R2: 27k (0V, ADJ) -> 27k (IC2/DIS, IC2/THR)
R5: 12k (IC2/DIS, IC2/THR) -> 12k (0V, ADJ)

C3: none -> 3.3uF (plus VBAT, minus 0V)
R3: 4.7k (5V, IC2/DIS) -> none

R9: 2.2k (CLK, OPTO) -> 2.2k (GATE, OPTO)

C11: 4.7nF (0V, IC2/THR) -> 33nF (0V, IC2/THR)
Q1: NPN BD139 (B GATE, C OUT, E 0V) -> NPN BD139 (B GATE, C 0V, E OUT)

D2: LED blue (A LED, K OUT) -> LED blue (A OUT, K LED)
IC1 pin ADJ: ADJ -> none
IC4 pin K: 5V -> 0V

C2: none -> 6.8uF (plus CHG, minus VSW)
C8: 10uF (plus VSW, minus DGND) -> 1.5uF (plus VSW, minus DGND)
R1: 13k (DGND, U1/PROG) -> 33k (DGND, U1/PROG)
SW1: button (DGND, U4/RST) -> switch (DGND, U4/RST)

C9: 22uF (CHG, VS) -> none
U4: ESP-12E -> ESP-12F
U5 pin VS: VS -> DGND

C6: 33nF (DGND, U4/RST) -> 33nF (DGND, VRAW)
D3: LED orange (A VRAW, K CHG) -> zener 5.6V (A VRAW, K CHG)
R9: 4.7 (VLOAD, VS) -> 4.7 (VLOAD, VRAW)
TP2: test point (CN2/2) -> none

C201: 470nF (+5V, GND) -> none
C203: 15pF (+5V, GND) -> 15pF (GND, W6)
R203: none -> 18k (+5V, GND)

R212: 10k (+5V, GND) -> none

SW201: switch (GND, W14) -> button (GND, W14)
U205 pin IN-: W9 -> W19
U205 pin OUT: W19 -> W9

^^^^^^^^^^^^^^^^

◆ What you should do: Working from the entries above, return all lines that contain "none".

◆ Solution to this problem:
C3: none -> 3.3uF (plus VBAT, minus 0V)
R3: 4.7k (5V, IC2/DIS) -> none
IC1 pin ADJ: ADJ -> none
C2: none -> 6.8uF (plus CHG, minus VSW)
C9: 22uF (CHG, VS) -> none
TP2: test point (CN2/2) -> none
C201: 470nF (+5V, GND) -> none
R203: none -> 18k (+5V, GND)
R212: 10k (+5V, GND) -> none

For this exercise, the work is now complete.